## WORK TO COMPLETE
Begin at the line containing "in_first: [214, 378]" in the data below and go on through the line containing "in_first: [505, 352]", repeating each line exactly; include both ends and no other line.

## DATA FOR THIS EXERCISE
>>>>>

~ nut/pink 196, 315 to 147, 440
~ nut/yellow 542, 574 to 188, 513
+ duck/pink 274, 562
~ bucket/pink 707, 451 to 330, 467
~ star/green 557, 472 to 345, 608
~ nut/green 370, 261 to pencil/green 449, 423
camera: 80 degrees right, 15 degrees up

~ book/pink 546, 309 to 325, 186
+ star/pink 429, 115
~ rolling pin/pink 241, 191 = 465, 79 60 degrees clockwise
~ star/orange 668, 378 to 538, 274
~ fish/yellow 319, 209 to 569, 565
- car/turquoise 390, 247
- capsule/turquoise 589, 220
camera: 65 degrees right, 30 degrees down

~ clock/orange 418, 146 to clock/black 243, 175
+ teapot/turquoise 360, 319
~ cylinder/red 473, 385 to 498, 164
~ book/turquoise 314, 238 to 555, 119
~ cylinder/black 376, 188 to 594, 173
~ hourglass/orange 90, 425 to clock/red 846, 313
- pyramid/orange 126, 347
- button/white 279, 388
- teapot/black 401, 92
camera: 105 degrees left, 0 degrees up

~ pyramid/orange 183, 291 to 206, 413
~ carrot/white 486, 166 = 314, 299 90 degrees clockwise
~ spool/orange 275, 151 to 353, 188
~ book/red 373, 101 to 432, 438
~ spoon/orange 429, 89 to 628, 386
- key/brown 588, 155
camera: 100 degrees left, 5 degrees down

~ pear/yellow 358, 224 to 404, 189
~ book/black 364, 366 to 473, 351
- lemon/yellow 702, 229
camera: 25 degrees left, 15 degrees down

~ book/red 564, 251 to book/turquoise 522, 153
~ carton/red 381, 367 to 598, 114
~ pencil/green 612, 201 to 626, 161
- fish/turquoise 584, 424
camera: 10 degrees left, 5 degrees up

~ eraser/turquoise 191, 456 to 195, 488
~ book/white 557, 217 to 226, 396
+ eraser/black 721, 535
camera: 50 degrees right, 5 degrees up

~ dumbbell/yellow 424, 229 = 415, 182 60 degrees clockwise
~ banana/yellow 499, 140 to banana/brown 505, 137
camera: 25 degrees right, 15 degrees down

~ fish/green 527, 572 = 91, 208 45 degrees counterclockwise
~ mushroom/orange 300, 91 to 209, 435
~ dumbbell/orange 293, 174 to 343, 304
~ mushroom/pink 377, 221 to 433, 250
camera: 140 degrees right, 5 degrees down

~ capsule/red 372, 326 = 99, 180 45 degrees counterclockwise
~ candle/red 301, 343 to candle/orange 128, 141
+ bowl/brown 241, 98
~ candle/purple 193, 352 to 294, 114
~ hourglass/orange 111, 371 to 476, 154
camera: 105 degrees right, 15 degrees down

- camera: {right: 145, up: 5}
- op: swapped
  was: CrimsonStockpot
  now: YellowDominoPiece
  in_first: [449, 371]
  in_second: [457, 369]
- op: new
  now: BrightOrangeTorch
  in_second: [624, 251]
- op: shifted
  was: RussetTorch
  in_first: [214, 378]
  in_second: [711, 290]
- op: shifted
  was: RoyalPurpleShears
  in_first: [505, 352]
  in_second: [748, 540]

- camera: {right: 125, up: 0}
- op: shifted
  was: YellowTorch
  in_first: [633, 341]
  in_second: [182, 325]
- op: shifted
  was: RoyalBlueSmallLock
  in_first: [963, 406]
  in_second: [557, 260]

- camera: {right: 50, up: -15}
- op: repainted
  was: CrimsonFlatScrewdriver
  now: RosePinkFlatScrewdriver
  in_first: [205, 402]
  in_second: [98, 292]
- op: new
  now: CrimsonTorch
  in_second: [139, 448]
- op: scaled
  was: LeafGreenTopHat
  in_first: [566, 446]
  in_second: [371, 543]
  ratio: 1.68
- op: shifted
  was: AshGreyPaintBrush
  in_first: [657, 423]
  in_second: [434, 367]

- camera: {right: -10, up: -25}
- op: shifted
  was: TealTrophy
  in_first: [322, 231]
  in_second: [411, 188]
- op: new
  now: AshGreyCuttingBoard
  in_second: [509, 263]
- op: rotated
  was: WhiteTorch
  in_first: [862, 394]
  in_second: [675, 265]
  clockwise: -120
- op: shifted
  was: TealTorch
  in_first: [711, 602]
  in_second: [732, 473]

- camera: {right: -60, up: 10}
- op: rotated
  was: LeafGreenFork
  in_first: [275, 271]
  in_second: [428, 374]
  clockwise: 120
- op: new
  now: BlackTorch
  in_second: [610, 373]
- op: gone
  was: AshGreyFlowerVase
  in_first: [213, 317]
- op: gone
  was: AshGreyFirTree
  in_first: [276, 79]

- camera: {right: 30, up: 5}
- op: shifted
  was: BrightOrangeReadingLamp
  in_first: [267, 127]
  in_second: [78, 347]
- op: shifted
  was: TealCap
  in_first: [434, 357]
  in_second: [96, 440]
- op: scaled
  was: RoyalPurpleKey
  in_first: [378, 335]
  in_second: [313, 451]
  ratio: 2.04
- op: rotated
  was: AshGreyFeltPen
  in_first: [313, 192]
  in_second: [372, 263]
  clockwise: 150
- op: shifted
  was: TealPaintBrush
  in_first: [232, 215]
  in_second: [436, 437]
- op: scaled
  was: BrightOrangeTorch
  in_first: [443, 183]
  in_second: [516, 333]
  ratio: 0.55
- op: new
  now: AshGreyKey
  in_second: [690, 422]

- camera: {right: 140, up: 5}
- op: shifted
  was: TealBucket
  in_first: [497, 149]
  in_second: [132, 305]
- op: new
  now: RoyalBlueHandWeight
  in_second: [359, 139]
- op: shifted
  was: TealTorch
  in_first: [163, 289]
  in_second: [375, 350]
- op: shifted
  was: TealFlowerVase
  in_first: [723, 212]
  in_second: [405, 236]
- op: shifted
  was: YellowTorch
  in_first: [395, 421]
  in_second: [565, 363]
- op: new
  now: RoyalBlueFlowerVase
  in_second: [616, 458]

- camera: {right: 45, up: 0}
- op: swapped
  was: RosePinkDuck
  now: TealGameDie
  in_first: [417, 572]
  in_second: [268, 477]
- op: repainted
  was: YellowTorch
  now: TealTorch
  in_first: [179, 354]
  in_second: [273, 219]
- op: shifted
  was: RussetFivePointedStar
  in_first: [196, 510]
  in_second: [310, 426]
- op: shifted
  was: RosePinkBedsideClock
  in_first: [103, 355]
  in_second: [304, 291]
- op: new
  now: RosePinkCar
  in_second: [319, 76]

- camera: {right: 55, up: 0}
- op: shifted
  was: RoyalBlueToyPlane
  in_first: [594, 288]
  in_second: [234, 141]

<<<<<

## YOUR SOLUTION
  in_first: [214, 378]
  in_second: [711, 290]
- op: shifted
  was: RoyalPurpleShears
  in_first: [505, 352]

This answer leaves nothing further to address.